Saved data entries
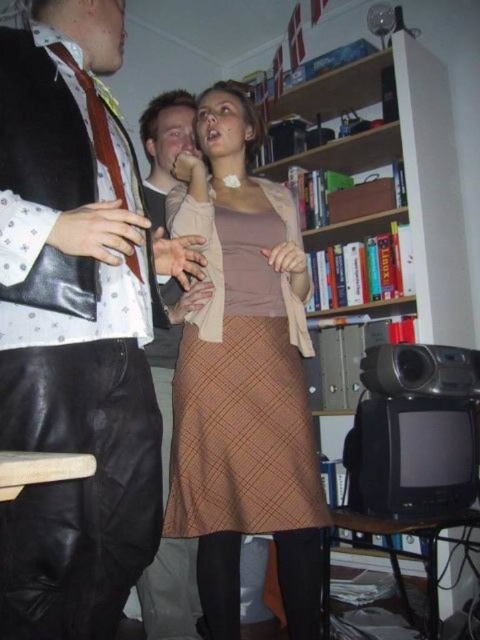
In the scene shown: You are standing in the living room and want to place a new book on the wooden bookshelf at center. According to the coordinates provided, where exactly should you place the book?

The wooden bookshelf at center is located at coordinates point (405, 177), so place the book there.

You are a photographer setting up a shoot in the living room. You need to position a spotlight so that it illuminates both the brown plaid skirt at center and the matte black tie at center without casting shadows on the background wall. Based on their positions, which object should be closer to the spotlight to achieve this?

The brown plaid skirt at center is in front of the matte black tie at center, so positioning the spotlight closer to the brown plaid skirt at center will ensure both are illuminated without casting shadows on the background wall.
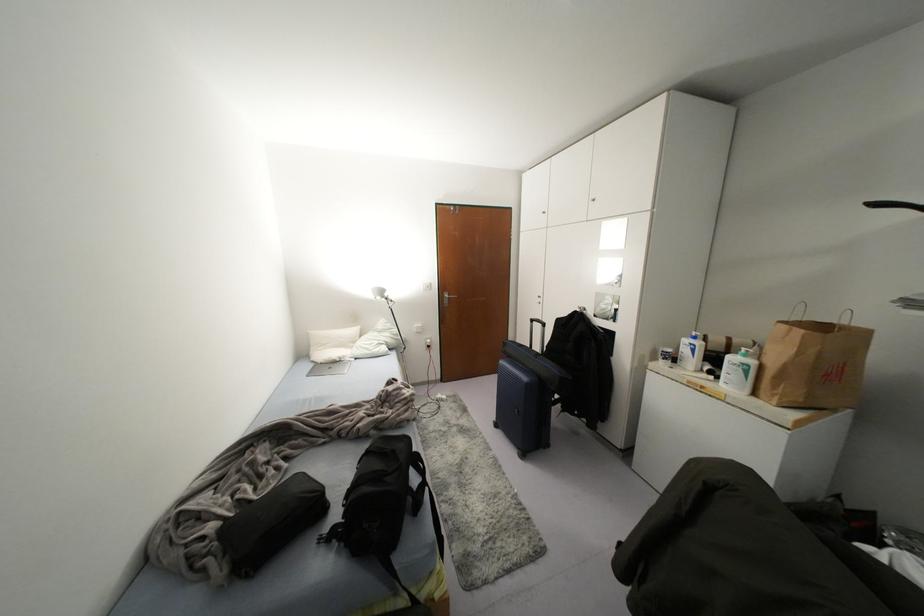
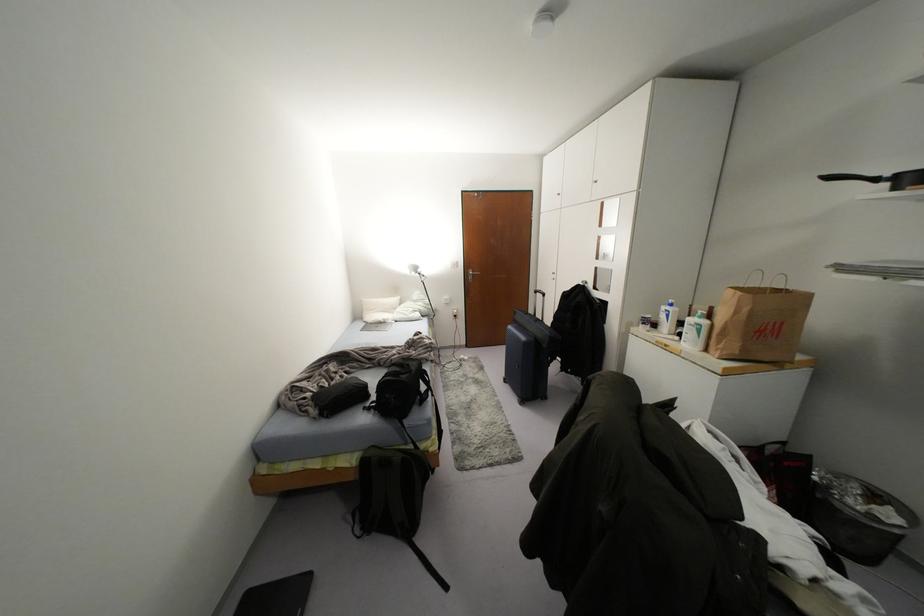
The point at (354, 330) is marked in the first image. Where is the corresponding point in the second image?

(394, 299)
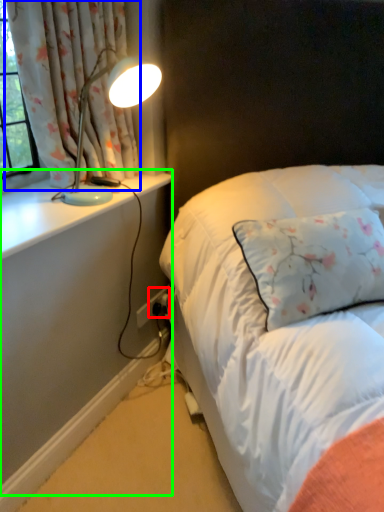
Question: Which is farther away from electric outlet (highlighted by a red box)? curtain (highlighted by a blue box) or dresser (highlighted by a green box)?

Choices:
 (A) curtain
 (B) dresser

Answer: (A)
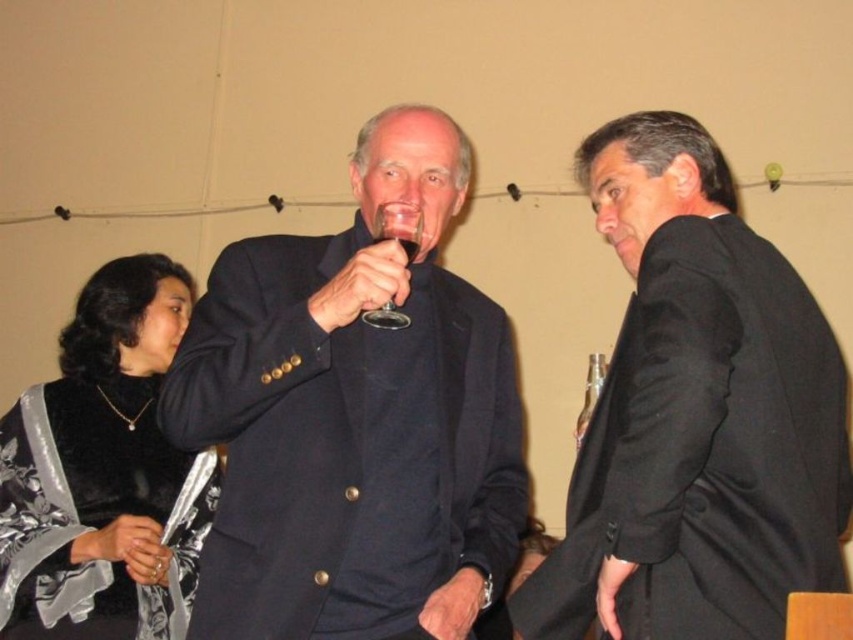
Looking at this image, you are a photographer at the event and need to ensure that the velvet black dress at lower left and the clear glass wine at center are both in focus. Given that your camera can only focus on objects wider than 10 cm, can both objects be captured clearly?

The velvet black dress at lower left is wider than the clear glass wine at center. Since the camera requires objects wider than 10 cm to focus, and the velvet black dress at lower left is larger, it will be in focus. However, the clear glass wine at center may not meet the width requirement. Without knowing the exact measurements, we cannot confirm both will be in focus.

You are a photographer at a formal event and need to position a light source to the right of the clear glass wine at center. Where should you place it relative to the velvet black dress at lower left?

The velvet black dress at lower left is to the left of the clear glass wine at center, so placing the light source to the right of the clear glass wine at center would mean positioning it further to the right of the velvet black dress at lower left.

You are taking a photo of the scene and want to focus on both the point at point (413, 257) and the point at point (381, 237). Which point should you focus on first to ensure both are in sharp focus?

You should focus on point (413, 257) first because it is closer to the camera than point (381, 237). By focusing on the closer point, the farther point will also be in sharp focus due to the depth of field.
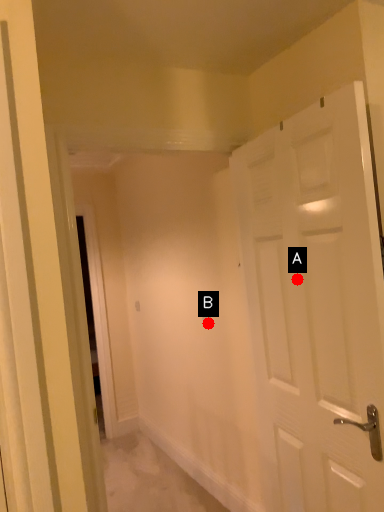
Question: Two points are circled on the image, labeled by A and B beside each circle. Which point is closer to the camera taking this photo?

Choices:
 (A) A is closer
 (B) B is closer

Answer: (A)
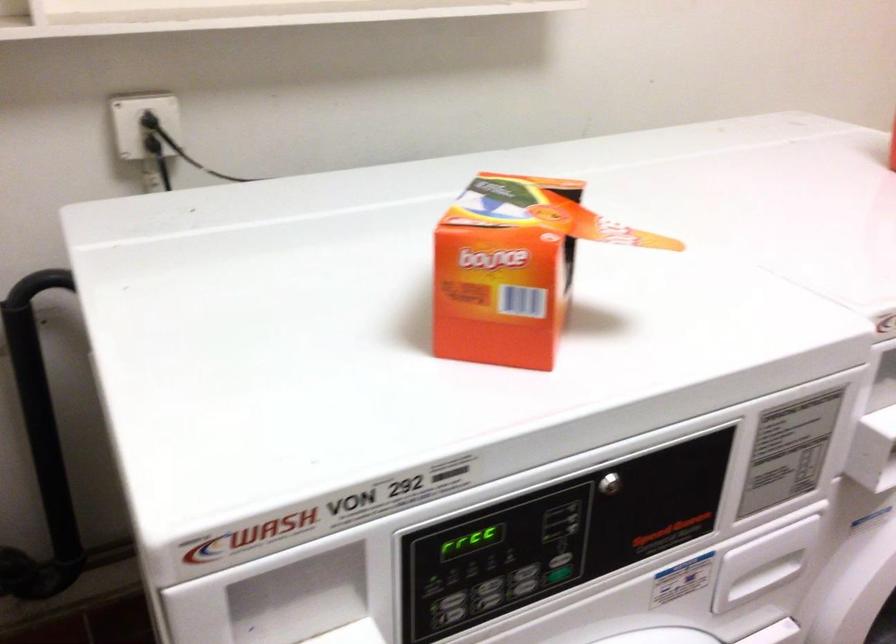
In order to click on orange box flap in this screenshot , I will do `click(502, 287)`.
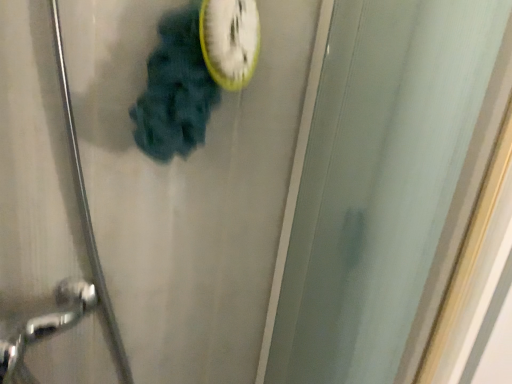
Find the location of a particular element. white plastic clock at upper center is located at coordinates (230, 40).

What do you see at coordinates (230, 40) in the screenshot? The height and width of the screenshot is (384, 512). I see `white plastic clock at upper center` at bounding box center [230, 40].

This screenshot has width=512, height=384. What do you see at coordinates (386, 185) in the screenshot?
I see `transparent glass screen door at center` at bounding box center [386, 185].

Where is `transparent glass screen door at center`? This screenshot has height=384, width=512. transparent glass screen door at center is located at coordinates (386, 185).

Locate an element on the screen. This screenshot has width=512, height=384. white plastic clock at upper center is located at coordinates (230, 40).

Can you confirm if transparent glass screen door at center is positioned to the left of white plastic clock at upper center?

No.

Considering the relative positions of transparent glass screen door at center and white plastic clock at upper center in the image provided, is transparent glass screen door at center in front of white plastic clock at upper center?

That is True.

Between point (461, 176) and point (213, 5), which one is positioned behind?

The point (213, 5) is more distant.

From the image's perspective, does transparent glass screen door at center appear lower than white plastic clock at upper center?

Yes, from the image's perspective, transparent glass screen door at center is below white plastic clock at upper center.

Looking at this image, from a real-world perspective, is transparent glass screen door at center over white plastic clock at upper center?

No.

Which of these two, transparent glass screen door at center or white plastic clock at upper center, is wider?

transparent glass screen door at center is wider.

In the scene shown: Considering the sizes of transparent glass screen door at center and white plastic clock at upper center in the image, is transparent glass screen door at center taller or shorter than white plastic clock at upper center?

In the image, transparent glass screen door at center appears to be taller than white plastic clock at upper center.

Considering the relative sizes of transparent glass screen door at center and white plastic clock at upper center in the image provided, is transparent glass screen door at center smaller than white plastic clock at upper center?

Actually, transparent glass screen door at center might be larger than white plastic clock at upper center.

Would you say transparent glass screen door at center contains white plastic clock at upper center?

Definitely not — white plastic clock at upper center is not inside transparent glass screen door at center.

Is transparent glass screen door at center next to white plastic clock at upper center and touching it?

No, transparent glass screen door at center is not touching white plastic clock at upper center.

Is white plastic clock at upper center at the back of transparent glass screen door at center?

transparent glass screen door at center is not turned away from white plastic clock at upper center.

Measure the distance from transparent glass screen door at center to white plastic clock at upper center.

The distance of transparent glass screen door at center from white plastic clock at upper center is 11.90 inches.

This screenshot has height=384, width=512. I want to click on clock on the left of the transparent glass screen door at center, so click(230, 40).

Visually, is white plastic clock at upper center positioned to the left or to the right of transparent glass screen door at center?

Based on their positions, white plastic clock at upper center is located to the left of transparent glass screen door at center.

Which object is more forward, white plastic clock at upper center or transparent glass screen door at center?

transparent glass screen door at center is closer to the camera.

Is point (236, 46) behind point (293, 219)?

No, (236, 46) is closer to viewer.

From the image's perspective, relative to transparent glass screen door at center, is white plastic clock at upper center above or below?

white plastic clock at upper center is above transparent glass screen door at center.

From a real-world perspective, between white plastic clock at upper center and transparent glass screen door at center, who is vertically higher?

In real-world perspective, white plastic clock at upper center is above.

Which object is thinner, white plastic clock at upper center or transparent glass screen door at center?

With smaller width is white plastic clock at upper center.

Is white plastic clock at upper center shorter than transparent glass screen door at center?

Yes.

Does white plastic clock at upper center have a larger size compared to transparent glass screen door at center?

No, white plastic clock at upper center is not bigger than transparent glass screen door at center.

Can we say white plastic clock at upper center lies outside transparent glass screen door at center?

Indeed, white plastic clock at upper center is completely outside transparent glass screen door at center.

Is white plastic clock at upper center touching transparent glass screen door at center?

white plastic clock at upper center is not next to transparent glass screen door at center, and they're not touching.

Could you tell me if white plastic clock at upper center is facing transparent glass screen door at center?

No, white plastic clock at upper center is not oriented towards transparent glass screen door at center.

Can you tell me how much white plastic clock at upper center and transparent glass screen door at center differ in facing direction?

0.647 degrees.

Locate an element on the screen. This screenshot has width=512, height=384. clock on the left of transparent glass screen door at center is located at coordinates (230, 40).

The image size is (512, 384). Identify the location of clock above the transparent glass screen door at center (from a real-world perspective). (230, 40).

At what (x,y) coordinates should I click in order to perform the action: click on screen door beneath the white plastic clock at upper center (from a real-world perspective). Please return your answer as a coordinate pair (x, y). Image resolution: width=512 pixels, height=384 pixels. Looking at the image, I should click on (386, 185).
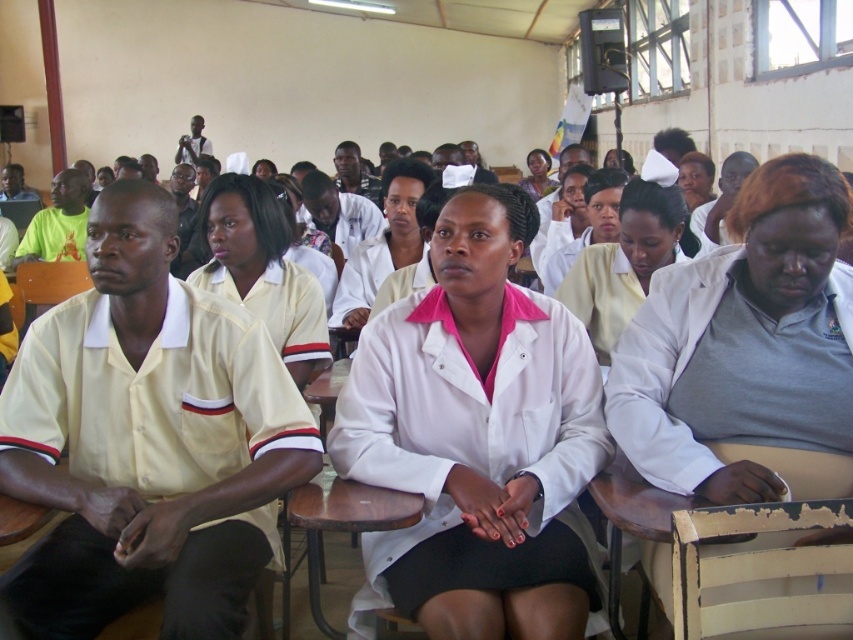
Between white lab coat at center and white smooth shirt at center, which one has more height?

With more height is white lab coat at center.

Between point (804, 264) and point (247, 225), which one is positioned behind?

The point (247, 225) is behind.

This screenshot has width=853, height=640. I want to click on white lab coat at center, so click(744, 344).

Can you confirm if wooden chair at left is positioned below matte white coat at center?

Yes.

Who is more forward, (41, 296) or (544, 164)?

Point (41, 296)

Describe the element at coordinates (49, 284) in the screenshot. The image size is (853, 640). I see `wooden chair at left` at that location.

Locate an element on the screen. The width and height of the screenshot is (853, 640). wooden chair at left is located at coordinates (49, 284).

Is white smooth lab coat at center behind white smooth nurse cap at center?

No.

Which is in front, point (430, 433) or point (569, 280)?

Point (430, 433) is in front.

Does point (428, 332) come closer to viewer compared to point (671, 198)?

That is True.

Where is `white smooth lab coat at center`? The image size is (853, 640). white smooth lab coat at center is located at coordinates (477, 440).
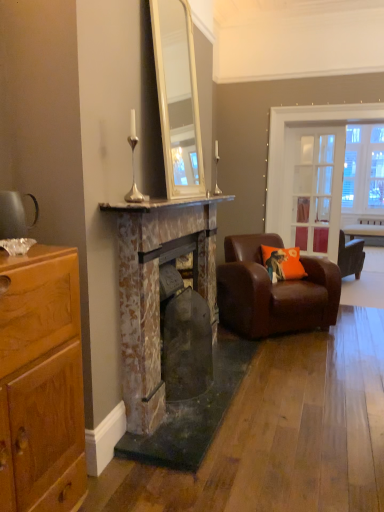
Question: Is marble mantel at center completely or partially outside of silver metallic candlestick at upper center, which is counted as the 2th table lamp, starting from the right?

Choices:
 (A) no
 (B) yes

Answer: (B)

Question: Is marble mantel at center smaller than silver metallic candlestick at upper center, the second table lamp when ordered from back to front?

*INSTRUCTIONS FOR THE TASK*
Copy out all the lines above word for word, leaving out the pictures.

*EXERCISE RESPONSE*
In the scene shown: You are standing in the living room and want to place a new book on the wooden bookshelf at center. According to the coordinates provided, where exactly should you place the book?

The wooden bookshelf at center is located at coordinates point (405, 177), so place the book there.

You are a photographer setting up a shoot in the living room. You need to position a spotlight so that it illuminates both the brown plaid skirt at center and the matte black tie at center without casting shadows on the background wall. Based on their positions, which object should be closer to the spotlight to achieve this?

The brown plaid skirt at center is in front of the matte black tie at center, so positioning the spotlight closer to the brown plaid skirt at center will ensure both are illuminated without casting shadows on the background wall.
The point at (354, 330) is marked in the first image. Where is the corresponding point in the second image?

(394, 299)
Question: Which is farther away from electric outlet (highlighted by a red box)? curtain (highlighted by a blue box) or dresser (highlighted by a green box)?

Choices:
 (A) curtain
 (B) dresser

Answer: (A)
Looking at this image, you are a photographer at the event and need to ensure that the velvet black dress at lower left and the clear glass wine at center are both in focus. Given that your camera can only focus on objects wider than 10 cm, can both objects be captured clearly?

The velvet black dress at lower left is wider than the clear glass wine at center. Since the camera requires objects wider than 10 cm to focus, and the velvet black dress at lower left is larger, it will be in focus. However, the clear glass wine at center may not meet the width requirement. Without knowing the exact measurements, we cannot confirm both will be in focus.

You are a photographer at a formal event and need to position a light source to the right of the clear glass wine at center. Where should you place it relative to the velvet black dress at lower left?

The velvet black dress at lower left is to the left of the clear glass wine at center, so placing the light source to the right of the clear glass wine at center would mean positioning it further to the right of the velvet black dress at lower left.

You are taking a photo of the scene and want to focus on both the point at point (413, 257) and the point at point (381, 237). Which point should you focus on first to ensure both are in sharp focus?

You should focus on point (413, 257) first because it is closer to the camera than point (381, 237). By focusing on the closer point, the farther point will also be in sharp focus due to the depth of field.
Question: Two points are circled on the image, labeled by A and B beside each circle. Which point is closer to the camera taking this photo?

Choices:
 (A) A is closer
 (B) B is closer

Answer: (A)
In order to click on orange box flap in this screenshot , I will do `click(502, 287)`.
Find the location of a particular element. white plastic clock at upper center is located at coordinates (230, 40).

What do you see at coordinates (230, 40) in the screenshot? The height and width of the screenshot is (384, 512). I see `white plastic clock at upper center` at bounding box center [230, 40].

This screenshot has width=512, height=384. What do you see at coordinates (386, 185) in the screenshot?
I see `transparent glass screen door at center` at bounding box center [386, 185].

Where is `transparent glass screen door at center`? This screenshot has height=384, width=512. transparent glass screen door at center is located at coordinates (386, 185).

Locate an element on the screen. This screenshot has width=512, height=384. white plastic clock at upper center is located at coordinates (230, 40).

Can you confirm if transparent glass screen door at center is positioned to the left of white plastic clock at upper center?

No.

Considering the relative positions of transparent glass screen door at center and white plastic clock at upper center in the image provided, is transparent glass screen door at center in front of white plastic clock at upper center?

That is True.

Between point (461, 176) and point (213, 5), which one is positioned behind?

The point (213, 5) is more distant.

From the image's perspective, does transparent glass screen door at center appear lower than white plastic clock at upper center?

Yes, from the image's perspective, transparent glass screen door at center is below white plastic clock at upper center.

Looking at this image, from a real-world perspective, is transparent glass screen door at center over white plastic clock at upper center?

No.

Which of these two, transparent glass screen door at center or white plastic clock at upper center, is wider?

transparent glass screen door at center is wider.

In the scene shown: Considering the sizes of transparent glass screen door at center and white plastic clock at upper center in the image, is transparent glass screen door at center taller or shorter than white plastic clock at upper center?

In the image, transparent glass screen door at center appears to be taller than white plastic clock at upper center.

Considering the relative sizes of transparent glass screen door at center and white plastic clock at upper center in the image provided, is transparent glass screen door at center smaller than white plastic clock at upper center?

Actually, transparent glass screen door at center might be larger than white plastic clock at upper center.

Would you say transparent glass screen door at center contains white plastic clock at upper center?

Definitely not — white plastic clock at upper center is not inside transparent glass screen door at center.

Is transparent glass screen door at center next to white plastic clock at upper center and touching it?

No, transparent glass screen door at center is not touching white plastic clock at upper center.

Is white plastic clock at upper center at the back of transparent glass screen door at center?

transparent glass screen door at center is not turned away from white plastic clock at upper center.

Measure the distance from transparent glass screen door at center to white plastic clock at upper center.

The distance of transparent glass screen door at center from white plastic clock at upper center is 11.90 inches.

This screenshot has height=384, width=512. I want to click on clock on the left of the transparent glass screen door at center, so click(230, 40).

Visually, is white plastic clock at upper center positioned to the left or to the right of transparent glass screen door at center?

Based on their positions, white plastic clock at upper center is located to the left of transparent glass screen door at center.

Which object is more forward, white plastic clock at upper center or transparent glass screen door at center?

transparent glass screen door at center is closer to the camera.

Is point (236, 46) behind point (293, 219)?

No, (236, 46) is closer to viewer.

From the image's perspective, relative to transparent glass screen door at center, is white plastic clock at upper center above or below?

white plastic clock at upper center is above transparent glass screen door at center.

From a real-world perspective, between white plastic clock at upper center and transparent glass screen door at center, who is vertically higher?

In real-world perspective, white plastic clock at upper center is above.

Which object is thinner, white plastic clock at upper center or transparent glass screen door at center?

With smaller width is white plastic clock at upper center.

Is white plastic clock at upper center shorter than transparent glass screen door at center?

Yes.

Does white plastic clock at upper center have a larger size compared to transparent glass screen door at center?

No, white plastic clock at upper center is not bigger than transparent glass screen door at center.

Can we say white plastic clock at upper center lies outside transparent glass screen door at center?

Indeed, white plastic clock at upper center is completely outside transparent glass screen door at center.

Is white plastic clock at upper center touching transparent glass screen door at center?

white plastic clock at upper center is not next to transparent glass screen door at center, and they're not touching.

Could you tell me if white plastic clock at upper center is facing transparent glass screen door at center?

No, white plastic clock at upper center is not oriented towards transparent glass screen door at center.

Can you tell me how much white plastic clock at upper center and transparent glass screen door at center differ in facing direction?

0.647 degrees.

Locate an element on the screen. This screenshot has width=512, height=384. clock on the left of transparent glass screen door at center is located at coordinates (230, 40).

The image size is (512, 384). Identify the location of clock above the transparent glass screen door at center (from a real-world perspective). (230, 40).

At what (x,y) coordinates should I click in order to perform the action: click on screen door beneath the white plastic clock at upper center (from a real-world perspective). Please return your answer as a coordinate pair (x, y). Image resolution: width=512 pixels, height=384 pixels. Looking at the image, I should click on (386, 185).
Between white lab coat at center and white smooth shirt at center, which one has more height?

With more height is white lab coat at center.

Between point (804, 264) and point (247, 225), which one is positioned behind?

The point (247, 225) is behind.

This screenshot has width=853, height=640. I want to click on white lab coat at center, so click(744, 344).

Can you confirm if wooden chair at left is positioned below matte white coat at center?

Yes.

Who is more forward, (41, 296) or (544, 164)?

Point (41, 296)

Describe the element at coordinates (49, 284) in the screenshot. The image size is (853, 640). I see `wooden chair at left` at that location.

Locate an element on the screen. The width and height of the screenshot is (853, 640). wooden chair at left is located at coordinates (49, 284).

Is white smooth lab coat at center behind white smooth nurse cap at center?

No.

Which is in front, point (430, 433) or point (569, 280)?

Point (430, 433) is in front.

Does point (428, 332) come closer to viewer compared to point (671, 198)?

That is True.

Where is `white smooth lab coat at center`? The image size is (853, 640). white smooth lab coat at center is located at coordinates (477, 440).
Question: Is marble mantel at center completely or partially outside of silver metallic candlestick at upper center, which is counted as the 2th table lamp, starting from the right?

Choices:
 (A) no
 (B) yes

Answer: (B)

Question: Is marble mantel at center smaller than silver metallic candlestick at upper center, the second table lamp when ordered from back to front?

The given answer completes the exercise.